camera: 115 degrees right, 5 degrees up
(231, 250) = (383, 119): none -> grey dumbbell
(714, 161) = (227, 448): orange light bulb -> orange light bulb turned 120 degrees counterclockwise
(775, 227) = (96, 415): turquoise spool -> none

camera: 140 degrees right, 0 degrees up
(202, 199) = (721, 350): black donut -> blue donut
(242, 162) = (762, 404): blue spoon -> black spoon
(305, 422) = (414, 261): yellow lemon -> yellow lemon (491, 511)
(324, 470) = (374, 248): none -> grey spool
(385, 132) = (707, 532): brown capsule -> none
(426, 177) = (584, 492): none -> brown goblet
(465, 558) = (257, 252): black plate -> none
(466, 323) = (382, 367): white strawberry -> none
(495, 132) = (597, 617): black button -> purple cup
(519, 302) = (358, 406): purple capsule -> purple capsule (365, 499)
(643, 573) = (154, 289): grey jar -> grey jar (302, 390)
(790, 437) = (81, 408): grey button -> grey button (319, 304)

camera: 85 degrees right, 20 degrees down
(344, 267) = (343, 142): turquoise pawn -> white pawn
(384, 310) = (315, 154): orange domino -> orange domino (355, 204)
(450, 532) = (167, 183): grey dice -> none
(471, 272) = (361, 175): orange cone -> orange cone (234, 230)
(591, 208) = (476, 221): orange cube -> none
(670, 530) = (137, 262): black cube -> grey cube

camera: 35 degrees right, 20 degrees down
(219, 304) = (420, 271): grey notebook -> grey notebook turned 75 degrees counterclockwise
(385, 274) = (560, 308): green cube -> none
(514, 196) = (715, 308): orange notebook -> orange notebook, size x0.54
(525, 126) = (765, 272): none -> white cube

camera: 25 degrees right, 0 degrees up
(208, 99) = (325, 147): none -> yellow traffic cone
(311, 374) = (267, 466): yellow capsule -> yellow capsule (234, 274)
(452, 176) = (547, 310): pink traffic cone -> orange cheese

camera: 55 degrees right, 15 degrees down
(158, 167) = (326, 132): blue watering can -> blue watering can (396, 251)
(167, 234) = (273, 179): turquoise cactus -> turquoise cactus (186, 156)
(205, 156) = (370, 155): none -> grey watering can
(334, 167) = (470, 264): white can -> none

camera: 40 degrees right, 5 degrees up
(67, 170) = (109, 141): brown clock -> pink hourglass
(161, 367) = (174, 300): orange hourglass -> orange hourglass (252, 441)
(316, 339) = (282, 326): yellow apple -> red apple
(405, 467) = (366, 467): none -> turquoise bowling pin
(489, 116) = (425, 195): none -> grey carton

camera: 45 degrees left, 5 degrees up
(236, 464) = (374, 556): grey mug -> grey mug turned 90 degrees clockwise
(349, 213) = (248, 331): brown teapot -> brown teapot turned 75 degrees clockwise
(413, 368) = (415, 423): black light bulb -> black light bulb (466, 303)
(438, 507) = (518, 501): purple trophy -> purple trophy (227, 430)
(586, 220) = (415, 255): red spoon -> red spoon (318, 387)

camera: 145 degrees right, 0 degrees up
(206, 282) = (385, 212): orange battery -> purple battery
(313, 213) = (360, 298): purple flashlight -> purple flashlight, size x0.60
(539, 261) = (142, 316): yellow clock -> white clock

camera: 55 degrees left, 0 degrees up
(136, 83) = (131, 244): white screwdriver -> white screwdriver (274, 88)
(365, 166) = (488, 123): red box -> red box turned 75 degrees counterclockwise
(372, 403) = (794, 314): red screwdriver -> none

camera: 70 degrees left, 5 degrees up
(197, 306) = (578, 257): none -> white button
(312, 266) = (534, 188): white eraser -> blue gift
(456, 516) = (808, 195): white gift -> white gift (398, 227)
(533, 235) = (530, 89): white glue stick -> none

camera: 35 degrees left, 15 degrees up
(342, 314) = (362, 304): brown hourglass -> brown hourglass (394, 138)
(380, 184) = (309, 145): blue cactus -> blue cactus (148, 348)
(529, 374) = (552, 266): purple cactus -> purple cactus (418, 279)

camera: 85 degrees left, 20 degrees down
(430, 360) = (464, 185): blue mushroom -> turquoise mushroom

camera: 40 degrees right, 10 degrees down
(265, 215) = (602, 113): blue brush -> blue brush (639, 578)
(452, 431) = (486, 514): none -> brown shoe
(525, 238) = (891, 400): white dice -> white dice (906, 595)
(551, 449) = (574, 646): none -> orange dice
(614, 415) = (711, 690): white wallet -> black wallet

━━━━━━━━━━━━━━━━

### AIM OF THE EXERCISE
The entries above hold the needed span. Transcribe exactly the lines from the one with "(525, 126) = (765, 272): none -> white cube" to the one with "(334, 167) = (470, 264): white can -> none", both included.

### ANSWER FOR THIS EXERCISE
(525, 126) = (765, 272): none -> white cube

camera: 25 degrees right, 0 degrees up
(208, 99) = (325, 147): none -> yellow traffic cone
(311, 374) = (267, 466): yellow capsule -> yellow capsule (234, 274)
(452, 176) = (547, 310): pink traffic cone -> orange cheese

camera: 55 degrees right, 15 degrees down
(158, 167) = (326, 132): blue watering can -> blue watering can (396, 251)
(167, 234) = (273, 179): turquoise cactus -> turquoise cactus (186, 156)
(205, 156) = (370, 155): none -> grey watering can
(334, 167) = (470, 264): white can -> none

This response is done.